- **REQUIRED WORK**:
Look through the records below and collect all lines that hold the string "course".

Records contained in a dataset
+--

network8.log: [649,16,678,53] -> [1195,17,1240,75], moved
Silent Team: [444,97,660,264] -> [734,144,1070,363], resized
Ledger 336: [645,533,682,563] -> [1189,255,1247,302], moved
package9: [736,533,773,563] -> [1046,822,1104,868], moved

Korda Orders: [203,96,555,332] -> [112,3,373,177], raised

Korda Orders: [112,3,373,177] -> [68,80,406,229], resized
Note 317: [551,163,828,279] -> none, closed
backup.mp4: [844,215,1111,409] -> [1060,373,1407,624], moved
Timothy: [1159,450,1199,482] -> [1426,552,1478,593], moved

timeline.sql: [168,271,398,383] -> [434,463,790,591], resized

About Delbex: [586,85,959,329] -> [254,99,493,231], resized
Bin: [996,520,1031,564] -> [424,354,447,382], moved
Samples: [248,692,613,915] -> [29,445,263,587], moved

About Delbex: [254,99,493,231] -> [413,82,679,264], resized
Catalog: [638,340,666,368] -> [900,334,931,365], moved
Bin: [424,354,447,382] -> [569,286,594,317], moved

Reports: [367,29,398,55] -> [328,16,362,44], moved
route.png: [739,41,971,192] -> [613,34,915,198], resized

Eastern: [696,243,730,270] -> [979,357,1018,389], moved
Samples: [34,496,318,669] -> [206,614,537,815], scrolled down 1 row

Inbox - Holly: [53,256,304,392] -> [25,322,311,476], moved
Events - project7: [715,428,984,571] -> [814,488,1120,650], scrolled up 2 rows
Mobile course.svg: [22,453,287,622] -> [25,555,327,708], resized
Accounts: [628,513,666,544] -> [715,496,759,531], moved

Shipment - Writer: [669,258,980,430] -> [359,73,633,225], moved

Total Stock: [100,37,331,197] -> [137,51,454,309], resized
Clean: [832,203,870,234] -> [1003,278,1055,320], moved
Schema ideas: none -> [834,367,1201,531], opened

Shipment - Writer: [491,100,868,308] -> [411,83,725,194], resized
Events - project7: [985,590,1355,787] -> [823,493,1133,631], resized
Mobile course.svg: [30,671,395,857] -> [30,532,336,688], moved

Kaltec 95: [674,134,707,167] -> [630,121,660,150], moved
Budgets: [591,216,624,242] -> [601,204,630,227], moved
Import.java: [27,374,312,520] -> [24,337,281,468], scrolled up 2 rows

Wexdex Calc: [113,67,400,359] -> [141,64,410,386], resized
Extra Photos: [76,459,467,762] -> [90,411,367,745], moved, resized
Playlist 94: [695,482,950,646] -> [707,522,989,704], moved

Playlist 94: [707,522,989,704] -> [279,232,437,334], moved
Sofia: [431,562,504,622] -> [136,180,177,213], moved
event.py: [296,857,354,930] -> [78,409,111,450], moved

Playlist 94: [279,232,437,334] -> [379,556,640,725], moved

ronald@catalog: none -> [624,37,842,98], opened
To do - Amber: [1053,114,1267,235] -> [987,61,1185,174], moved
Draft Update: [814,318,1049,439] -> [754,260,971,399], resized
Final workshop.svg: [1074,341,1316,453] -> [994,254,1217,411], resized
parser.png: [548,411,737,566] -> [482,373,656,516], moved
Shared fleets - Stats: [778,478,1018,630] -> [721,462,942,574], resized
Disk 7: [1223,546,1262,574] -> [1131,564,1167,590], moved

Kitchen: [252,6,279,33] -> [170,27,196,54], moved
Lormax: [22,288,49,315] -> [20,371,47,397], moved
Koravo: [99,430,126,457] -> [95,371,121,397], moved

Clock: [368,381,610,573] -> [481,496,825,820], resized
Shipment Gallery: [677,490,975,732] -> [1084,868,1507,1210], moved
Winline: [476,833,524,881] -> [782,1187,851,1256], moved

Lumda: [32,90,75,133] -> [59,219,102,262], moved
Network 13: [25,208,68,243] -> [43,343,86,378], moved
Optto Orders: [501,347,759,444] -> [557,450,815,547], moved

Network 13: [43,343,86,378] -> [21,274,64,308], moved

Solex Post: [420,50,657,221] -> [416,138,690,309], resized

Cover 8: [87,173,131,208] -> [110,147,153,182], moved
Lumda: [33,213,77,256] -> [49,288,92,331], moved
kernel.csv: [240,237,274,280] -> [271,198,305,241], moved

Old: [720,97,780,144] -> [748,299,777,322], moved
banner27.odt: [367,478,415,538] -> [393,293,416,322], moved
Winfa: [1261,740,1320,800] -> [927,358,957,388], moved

+--

- **EXERCISE ANSWER**:
Mobile course.svg: [22,453,287,622] -> [25,555,327,708], resized
Mobile course.svg: [30,671,395,857] -> [30,532,336,688], moved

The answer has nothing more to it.